Instructions for the task =>
Each line with the word "pencil" must appear in the answer, copied from the records.

Information =>
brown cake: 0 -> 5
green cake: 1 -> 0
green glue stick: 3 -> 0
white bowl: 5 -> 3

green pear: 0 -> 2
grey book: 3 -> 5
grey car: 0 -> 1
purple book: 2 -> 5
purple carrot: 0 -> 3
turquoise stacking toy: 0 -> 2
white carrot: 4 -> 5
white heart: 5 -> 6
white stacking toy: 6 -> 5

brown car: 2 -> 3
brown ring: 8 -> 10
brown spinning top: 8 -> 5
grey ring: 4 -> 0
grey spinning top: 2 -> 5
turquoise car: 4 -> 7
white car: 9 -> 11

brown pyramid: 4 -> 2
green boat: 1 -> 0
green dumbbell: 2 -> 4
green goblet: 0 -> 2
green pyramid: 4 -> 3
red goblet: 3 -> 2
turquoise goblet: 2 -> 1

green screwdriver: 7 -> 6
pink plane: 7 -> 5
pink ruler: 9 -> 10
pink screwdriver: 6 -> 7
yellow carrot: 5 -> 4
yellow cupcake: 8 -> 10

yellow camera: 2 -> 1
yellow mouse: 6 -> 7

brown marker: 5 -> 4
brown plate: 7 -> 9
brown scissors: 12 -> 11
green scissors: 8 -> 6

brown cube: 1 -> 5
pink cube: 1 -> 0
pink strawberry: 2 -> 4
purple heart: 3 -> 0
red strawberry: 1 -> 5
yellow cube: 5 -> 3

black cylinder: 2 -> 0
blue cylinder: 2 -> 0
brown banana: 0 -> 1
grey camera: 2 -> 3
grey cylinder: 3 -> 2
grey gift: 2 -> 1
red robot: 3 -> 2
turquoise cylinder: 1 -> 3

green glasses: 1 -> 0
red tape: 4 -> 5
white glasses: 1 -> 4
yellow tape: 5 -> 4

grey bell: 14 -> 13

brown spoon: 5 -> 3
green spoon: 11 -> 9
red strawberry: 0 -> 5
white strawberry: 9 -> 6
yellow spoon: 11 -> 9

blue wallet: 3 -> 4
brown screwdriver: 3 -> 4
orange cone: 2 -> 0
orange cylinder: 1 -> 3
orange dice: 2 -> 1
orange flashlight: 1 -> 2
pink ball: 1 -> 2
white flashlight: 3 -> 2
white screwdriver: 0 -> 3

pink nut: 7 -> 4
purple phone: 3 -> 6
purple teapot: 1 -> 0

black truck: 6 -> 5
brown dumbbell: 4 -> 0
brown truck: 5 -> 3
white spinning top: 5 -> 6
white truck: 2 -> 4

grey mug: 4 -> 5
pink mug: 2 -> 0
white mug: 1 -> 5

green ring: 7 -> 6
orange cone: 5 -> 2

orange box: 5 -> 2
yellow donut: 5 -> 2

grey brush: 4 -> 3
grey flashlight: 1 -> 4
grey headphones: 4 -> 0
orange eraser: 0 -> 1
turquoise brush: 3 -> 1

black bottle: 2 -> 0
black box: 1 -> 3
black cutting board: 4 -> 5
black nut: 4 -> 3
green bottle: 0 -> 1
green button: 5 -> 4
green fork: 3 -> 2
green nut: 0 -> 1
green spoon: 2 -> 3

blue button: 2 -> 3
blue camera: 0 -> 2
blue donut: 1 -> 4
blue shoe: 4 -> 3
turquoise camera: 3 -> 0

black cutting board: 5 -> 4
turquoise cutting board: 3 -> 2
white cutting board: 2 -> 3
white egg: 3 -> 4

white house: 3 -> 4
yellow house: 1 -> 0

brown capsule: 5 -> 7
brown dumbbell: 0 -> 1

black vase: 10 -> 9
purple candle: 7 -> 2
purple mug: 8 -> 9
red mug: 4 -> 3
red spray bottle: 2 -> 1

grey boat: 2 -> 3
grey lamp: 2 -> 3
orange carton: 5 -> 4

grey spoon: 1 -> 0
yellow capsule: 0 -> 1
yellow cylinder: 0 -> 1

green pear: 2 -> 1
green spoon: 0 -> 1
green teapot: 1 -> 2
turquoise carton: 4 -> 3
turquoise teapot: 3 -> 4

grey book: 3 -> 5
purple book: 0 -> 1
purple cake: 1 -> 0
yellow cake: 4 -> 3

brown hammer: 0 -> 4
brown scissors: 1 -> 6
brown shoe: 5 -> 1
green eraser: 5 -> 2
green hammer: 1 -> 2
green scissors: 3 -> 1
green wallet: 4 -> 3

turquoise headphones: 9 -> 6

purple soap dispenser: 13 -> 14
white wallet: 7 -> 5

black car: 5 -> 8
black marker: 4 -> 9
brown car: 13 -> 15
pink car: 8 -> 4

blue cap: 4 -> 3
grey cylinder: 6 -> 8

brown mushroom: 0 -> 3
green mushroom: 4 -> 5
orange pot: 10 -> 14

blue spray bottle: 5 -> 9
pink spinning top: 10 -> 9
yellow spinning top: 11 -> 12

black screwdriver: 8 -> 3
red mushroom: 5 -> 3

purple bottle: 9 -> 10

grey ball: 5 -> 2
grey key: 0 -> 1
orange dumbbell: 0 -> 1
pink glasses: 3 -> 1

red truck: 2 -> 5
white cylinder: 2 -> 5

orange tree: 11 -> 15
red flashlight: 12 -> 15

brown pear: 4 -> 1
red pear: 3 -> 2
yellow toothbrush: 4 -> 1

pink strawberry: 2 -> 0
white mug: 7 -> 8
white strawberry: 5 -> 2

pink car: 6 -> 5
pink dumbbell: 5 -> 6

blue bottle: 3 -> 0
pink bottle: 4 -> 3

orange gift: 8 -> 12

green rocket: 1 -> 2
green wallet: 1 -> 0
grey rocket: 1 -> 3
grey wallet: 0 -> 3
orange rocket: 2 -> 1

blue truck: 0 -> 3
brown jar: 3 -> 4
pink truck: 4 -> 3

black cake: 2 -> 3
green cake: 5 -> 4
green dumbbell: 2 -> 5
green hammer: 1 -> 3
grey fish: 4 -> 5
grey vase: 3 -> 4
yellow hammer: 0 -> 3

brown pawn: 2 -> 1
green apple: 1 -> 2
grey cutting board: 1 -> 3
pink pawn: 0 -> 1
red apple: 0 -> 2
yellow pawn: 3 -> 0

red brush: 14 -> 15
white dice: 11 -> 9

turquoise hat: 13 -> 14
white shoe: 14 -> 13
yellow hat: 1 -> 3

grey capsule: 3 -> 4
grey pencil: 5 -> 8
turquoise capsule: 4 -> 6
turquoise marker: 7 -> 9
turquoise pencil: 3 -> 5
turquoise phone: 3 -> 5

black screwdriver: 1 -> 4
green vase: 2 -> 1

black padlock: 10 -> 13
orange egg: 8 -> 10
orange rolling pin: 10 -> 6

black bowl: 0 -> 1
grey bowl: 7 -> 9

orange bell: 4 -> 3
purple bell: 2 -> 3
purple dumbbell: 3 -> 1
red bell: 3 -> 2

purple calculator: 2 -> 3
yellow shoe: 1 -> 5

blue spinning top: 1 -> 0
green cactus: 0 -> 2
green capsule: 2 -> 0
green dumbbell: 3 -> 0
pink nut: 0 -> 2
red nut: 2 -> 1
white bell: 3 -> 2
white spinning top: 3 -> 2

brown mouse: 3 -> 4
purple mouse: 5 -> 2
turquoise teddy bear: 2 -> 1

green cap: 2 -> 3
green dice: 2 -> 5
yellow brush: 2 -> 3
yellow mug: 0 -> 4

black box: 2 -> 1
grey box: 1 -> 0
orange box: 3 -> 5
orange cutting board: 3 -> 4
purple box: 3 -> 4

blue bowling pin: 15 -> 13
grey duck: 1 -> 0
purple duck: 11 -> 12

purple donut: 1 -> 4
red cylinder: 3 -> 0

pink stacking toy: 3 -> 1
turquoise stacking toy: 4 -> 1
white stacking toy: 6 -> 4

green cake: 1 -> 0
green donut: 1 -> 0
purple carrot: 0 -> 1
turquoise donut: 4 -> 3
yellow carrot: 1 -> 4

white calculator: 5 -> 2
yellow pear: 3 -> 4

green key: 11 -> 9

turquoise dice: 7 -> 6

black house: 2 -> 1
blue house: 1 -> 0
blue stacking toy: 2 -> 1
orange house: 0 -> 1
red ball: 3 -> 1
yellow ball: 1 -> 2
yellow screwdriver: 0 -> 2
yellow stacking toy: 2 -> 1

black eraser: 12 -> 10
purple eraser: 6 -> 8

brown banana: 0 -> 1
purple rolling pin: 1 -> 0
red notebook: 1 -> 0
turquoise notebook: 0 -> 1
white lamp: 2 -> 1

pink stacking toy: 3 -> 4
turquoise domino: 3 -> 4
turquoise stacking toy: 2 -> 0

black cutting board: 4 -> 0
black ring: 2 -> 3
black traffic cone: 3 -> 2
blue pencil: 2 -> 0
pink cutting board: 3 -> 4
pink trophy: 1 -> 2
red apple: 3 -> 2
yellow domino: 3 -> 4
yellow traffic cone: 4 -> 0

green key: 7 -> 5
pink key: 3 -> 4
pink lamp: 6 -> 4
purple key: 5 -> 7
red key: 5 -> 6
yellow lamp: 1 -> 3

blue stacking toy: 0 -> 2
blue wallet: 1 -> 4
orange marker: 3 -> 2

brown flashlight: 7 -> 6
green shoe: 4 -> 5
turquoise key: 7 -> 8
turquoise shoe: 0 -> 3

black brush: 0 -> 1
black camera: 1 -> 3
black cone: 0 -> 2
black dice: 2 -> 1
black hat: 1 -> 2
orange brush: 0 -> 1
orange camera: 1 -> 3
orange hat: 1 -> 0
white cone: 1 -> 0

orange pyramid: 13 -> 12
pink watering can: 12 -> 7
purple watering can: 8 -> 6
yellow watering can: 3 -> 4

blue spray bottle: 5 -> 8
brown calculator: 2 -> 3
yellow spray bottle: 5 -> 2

Exercise answer =>
grey pencil: 5 -> 8
turquoise pencil: 3 -> 5
blue pencil: 2 -> 0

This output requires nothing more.